:: Data extract ::

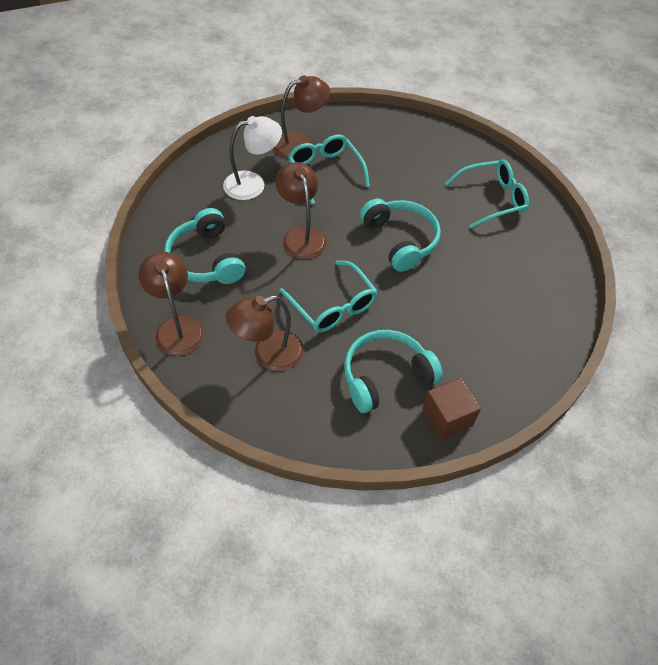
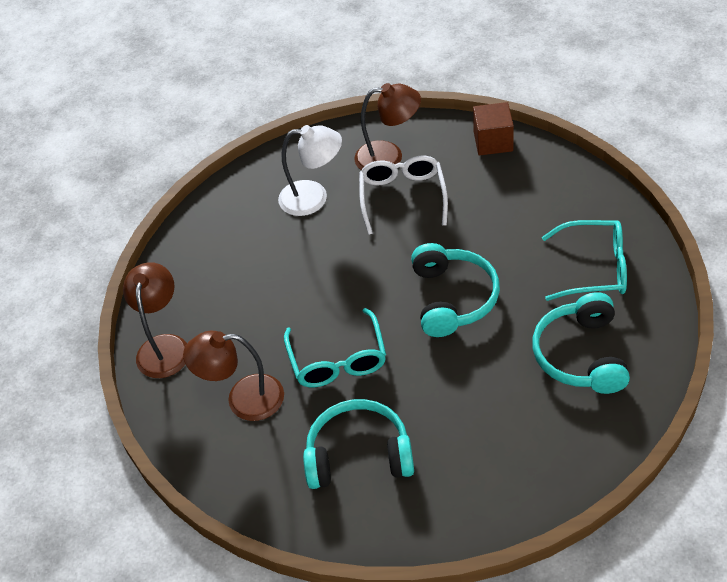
camera: 30 degrees right, 5 degrees down
(206, 259) = (225, 277): turquoise headphones -> turquoise headphones (581, 355)
(301, 235) = (340, 270): brown lamp -> none
(325, 172) = (403, 197): turquoise glasses -> white glasses
(447, 417) = (406, 519): brown cube -> brown cube (493, 141)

:::

Return the data exactly as it stands, minus the pictures.

• Your solution:
camera: 30 degrees right, 5 degrees down
(206, 259) = (225, 277): turquoise headphones -> turquoise headphones (581, 355)
(301, 235) = (340, 270): brown lamp -> none
(325, 172) = (403, 197): turquoise glasses -> white glasses
(447, 417) = (406, 519): brown cube -> brown cube (493, 141)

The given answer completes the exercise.